▸ What this task involves
Could you transcribe every record below exactly, leaving out the pictures?

▸ Task input
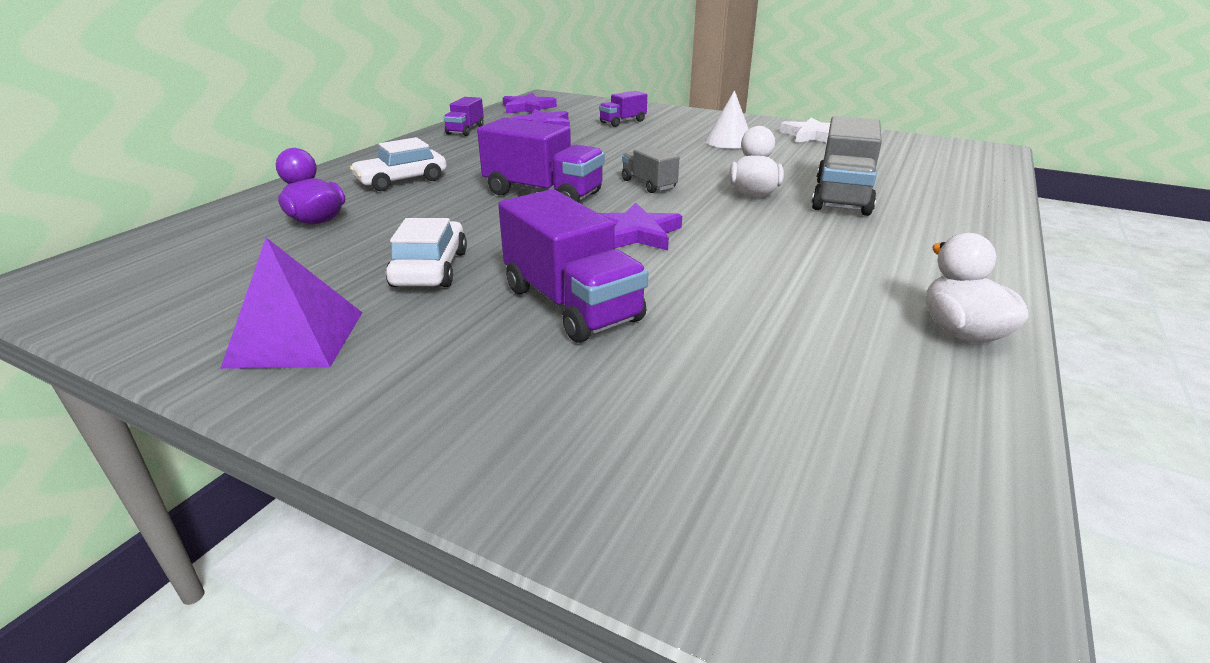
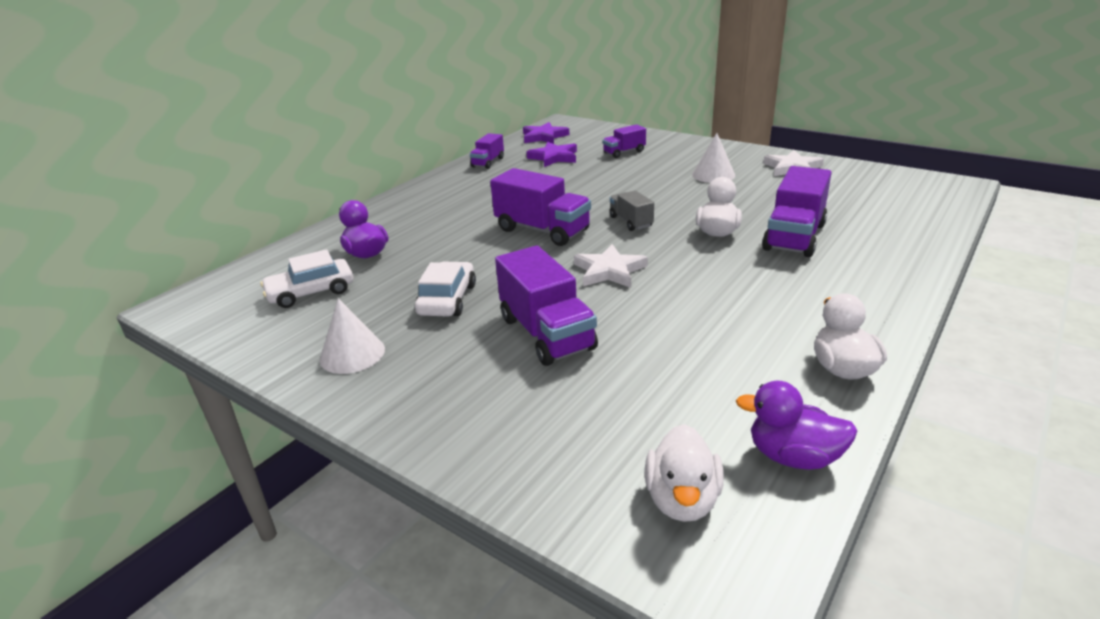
camera: 10 degrees right, 0 degrees up
(296, 338) = (352, 354): purple pyramid -> white cone
(402, 180) = (432, 216): white car -> white car (311, 292)
(636, 233) = (609, 271): purple star -> white star
(822, 516) = (682, 499): none -> white duck
(842, 197) = (794, 237): grey truck -> purple truck
(951, 444) = (793, 457): none -> purple duck

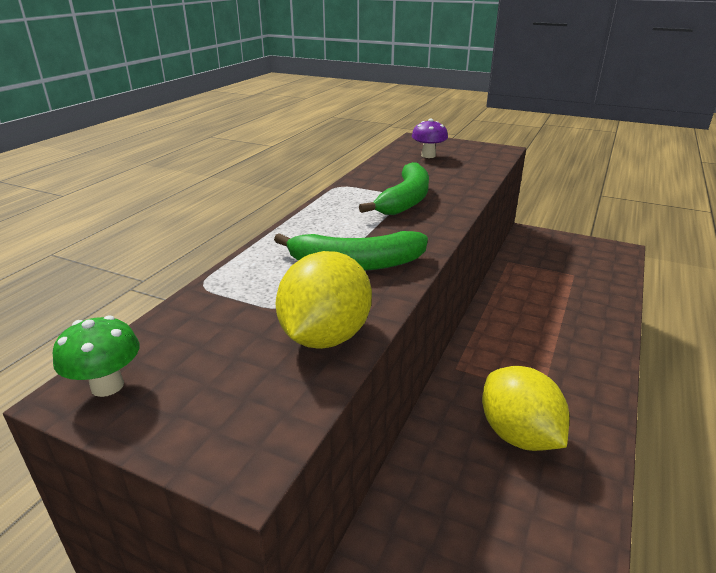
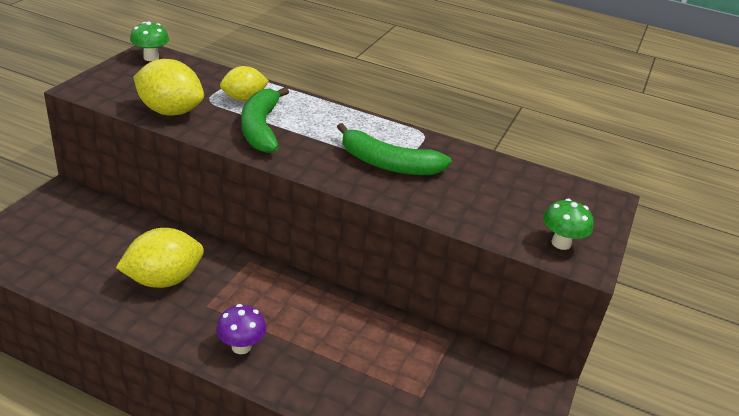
camera: 85 degrees right, 5 degrees up
(276, 280) = (244, 98): none -> yellow lemon
(428, 155) = (536, 197): purple mushroom -> purple mushroom (241, 346)
(483, 153) = (561, 243): none -> green mushroom

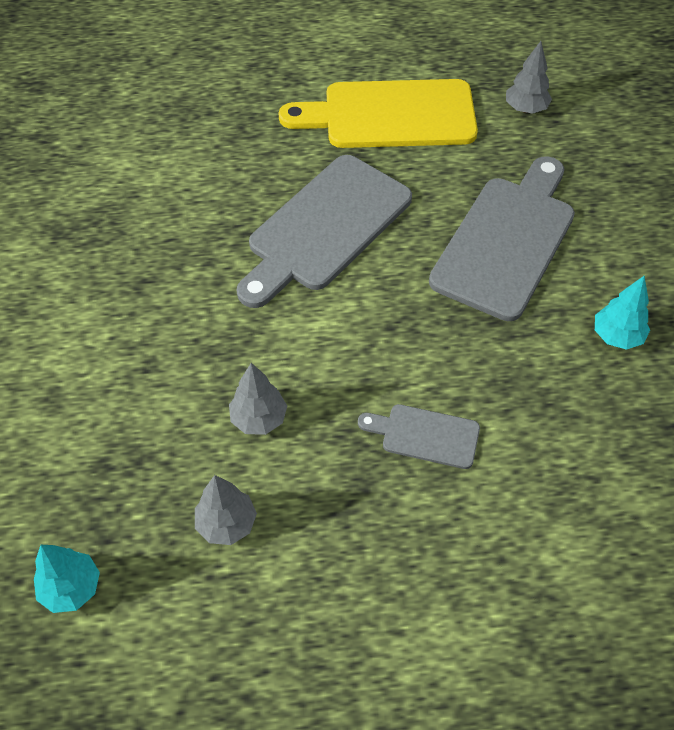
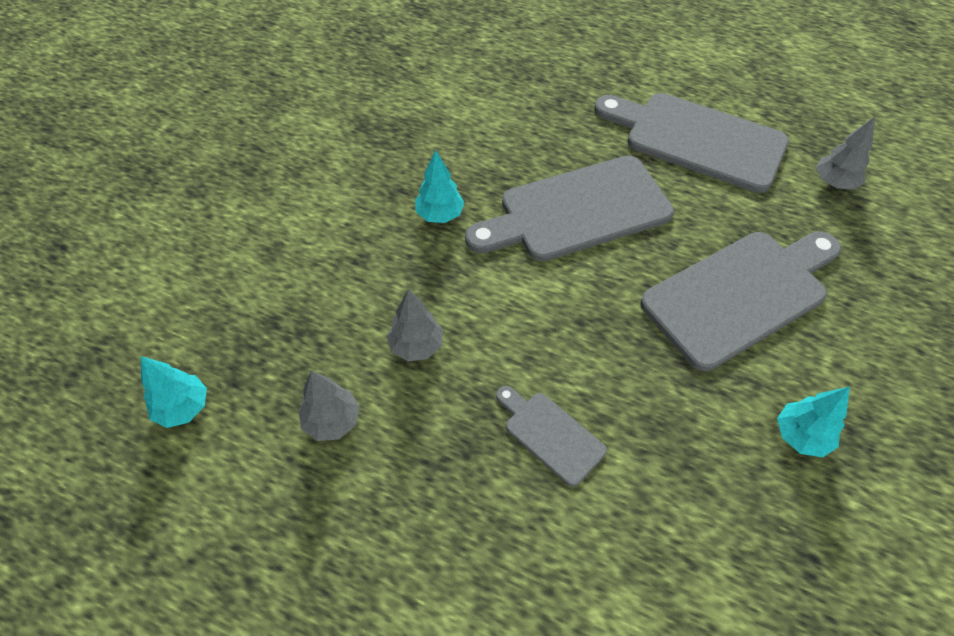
camera: 30 degrees right, 0 degrees up
(199, 288) = (439, 215): none -> turquoise tree
(390, 115) = (697, 139): yellow cutting board -> grey cutting board

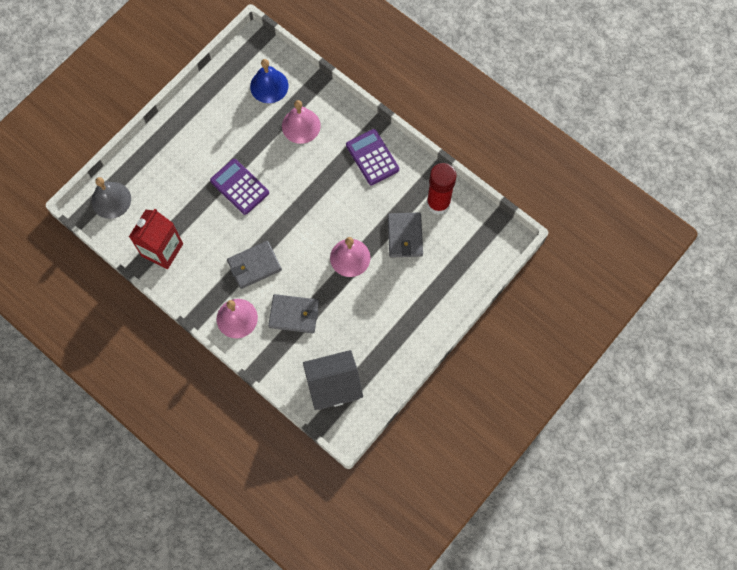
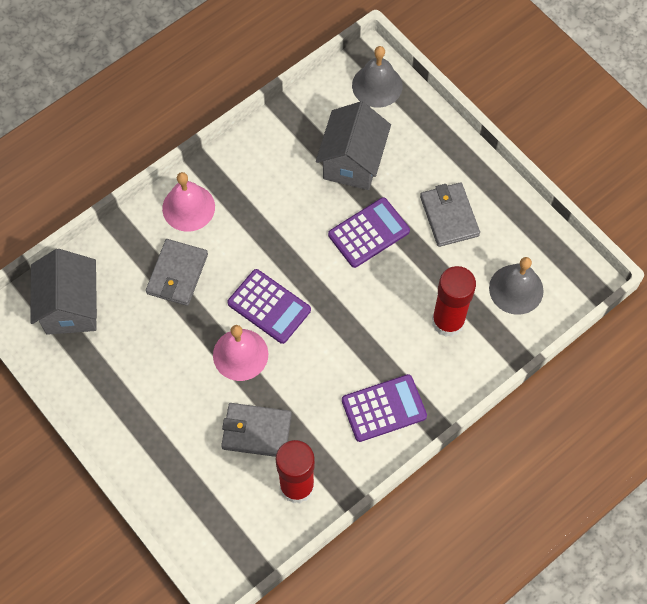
camera: 100 degrees right, 5 degrees down
(162, 250) = (298, 134): red carton -> none
(181, 207) = (352, 162): none -> grey house
(254, 266) = (254, 236): grey wallet -> grey wallet (449, 216)
(269, 86) = (516, 289): blue bell -> grey bell
(301, 125) = (448, 321): pink bell -> red glue stick
(309, 245) = (269, 307): none -> purple calculator

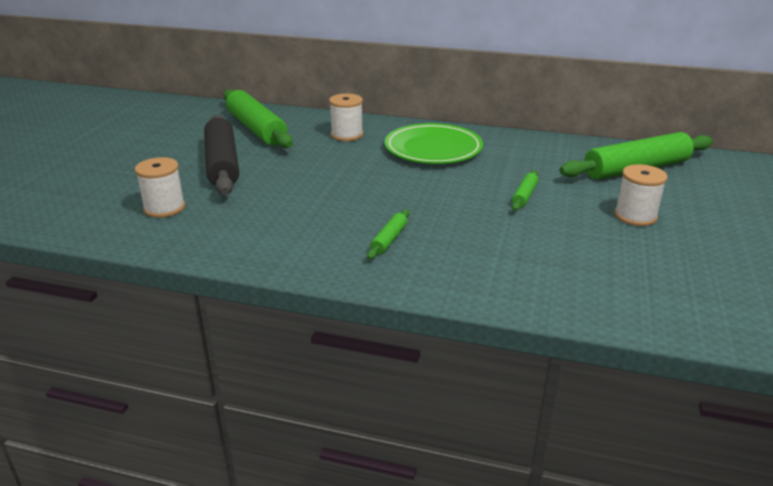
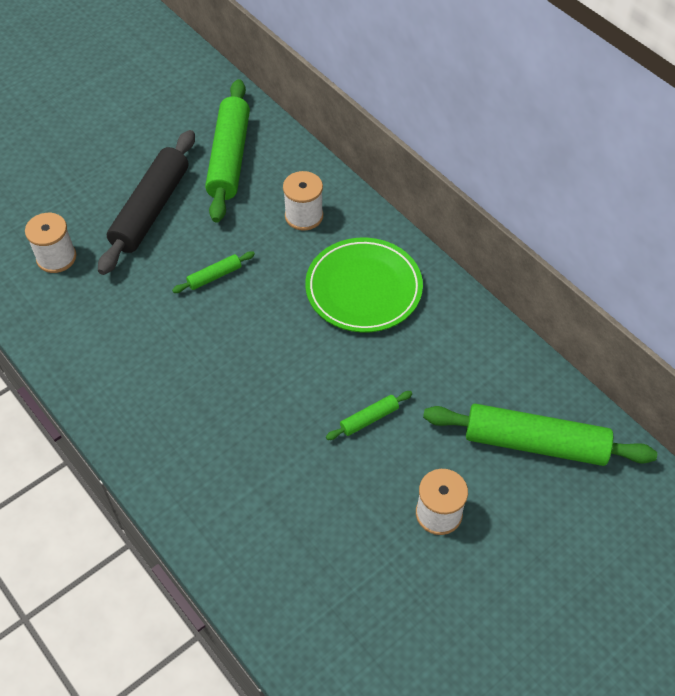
camera: 35 degrees right, 25 degrees up
(389, 240) = (189, 410): green rolling pin -> green rolling pin (214, 276)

▸ Answer to the problem
camera: 10 degrees right, 0 degrees up
(296, 338) = (352, 354): purple pyramid -> white cone
(402, 180) = (432, 216): white car -> white car (311, 292)
(636, 233) = (609, 271): purple star -> white star
(822, 516) = (682, 499): none -> white duck
(842, 197) = (794, 237): grey truck -> purple truck
(951, 444) = (793, 457): none -> purple duck

camera: 85 degrees right, 5 degrees up
(276, 280) = (244, 98): none -> yellow lemon
(428, 155) = (536, 197): purple mushroom -> purple mushroom (241, 346)
(483, 153) = (561, 243): none -> green mushroom

camera: 30 degrees right, 0 degrees up
(199, 288) = (439, 215): none -> turquoise tree
(390, 115) = (697, 139): yellow cutting board -> grey cutting board

camera: 100 degrees right, 5 degrees down
(162, 250) = (298, 134): red carton -> none
(181, 207) = (352, 162): none -> grey house
(254, 266) = (254, 236): grey wallet -> grey wallet (449, 216)
(269, 86) = (516, 289): blue bell -> grey bell
(301, 125) = (448, 321): pink bell -> red glue stick
(309, 245) = (269, 307): none -> purple calculator

camera: 35 degrees right, 25 degrees up
(389, 240) = (189, 410): green rolling pin -> green rolling pin (214, 276)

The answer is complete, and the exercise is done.